• **Your goal**: A single number is the answer: how many lines of the data hold "right"?

• **Source material**:
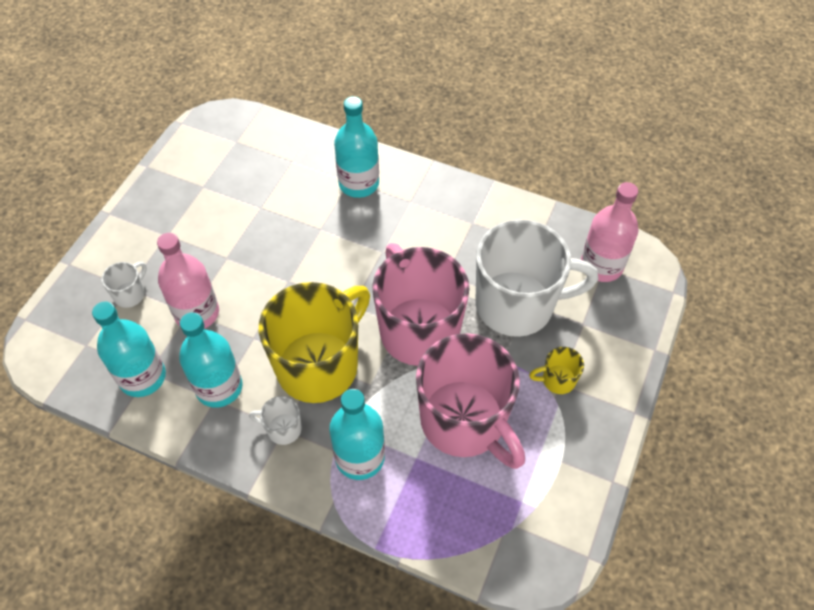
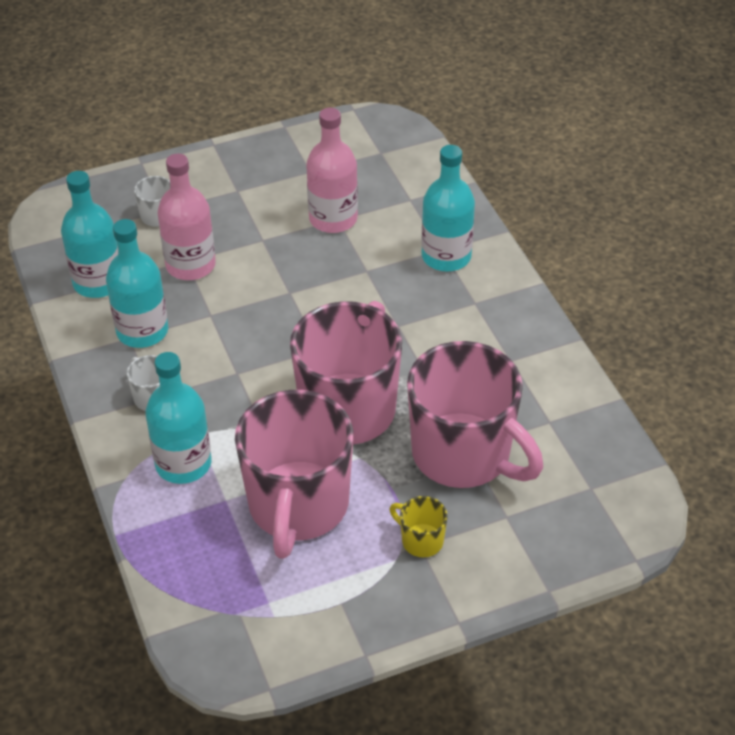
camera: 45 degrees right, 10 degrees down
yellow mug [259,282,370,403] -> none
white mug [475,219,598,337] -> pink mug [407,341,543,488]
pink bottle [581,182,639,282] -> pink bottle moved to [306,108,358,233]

==

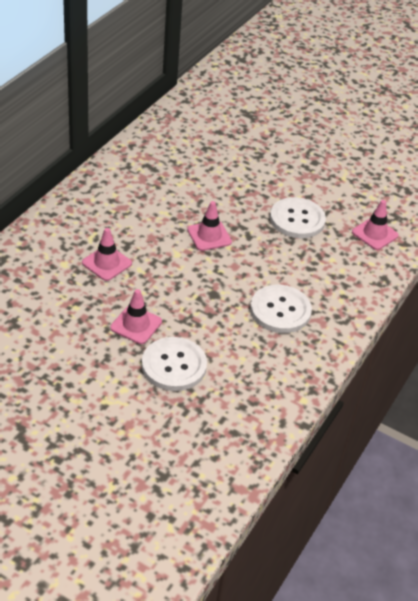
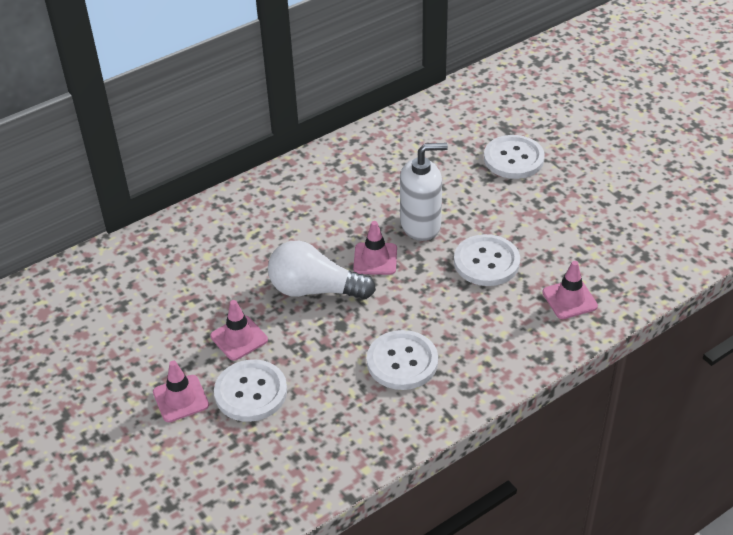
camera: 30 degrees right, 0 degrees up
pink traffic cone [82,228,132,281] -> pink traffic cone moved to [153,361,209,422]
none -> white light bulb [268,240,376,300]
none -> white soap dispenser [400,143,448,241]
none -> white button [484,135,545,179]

• **Exercise response**: 2